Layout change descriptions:
--- START ---
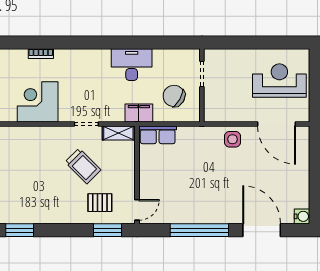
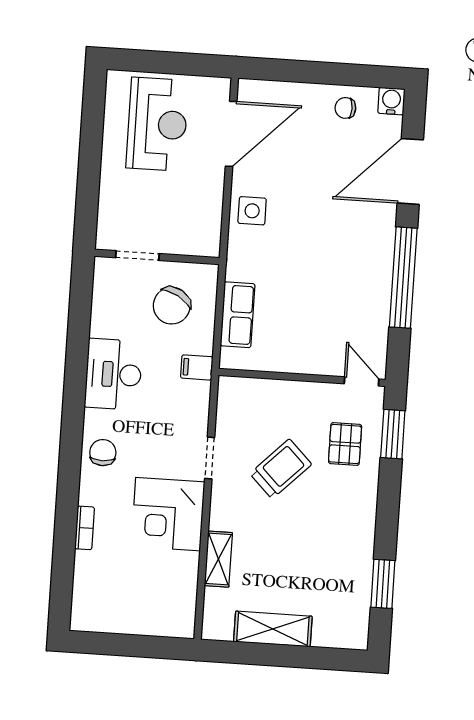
chair: (86, 61) -> (103, 453), added
reception desk: (279, 81) -> (157, 124), turned 180
corner desk: (38, 102) -> (168, 514), moved
filing cabinet: (139, 113) -> (197, 367), width x0.50
shelving: (118, 133) -> (218, 559), moved
row of seats: (158, 135) -> (238, 315), moved
chair: (296, 190) -> (345, 108), added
--- END ---
**Assignment:** Within the data above, how many lines include the string "added"? Answer with the number by itself.

**Task solution:** 2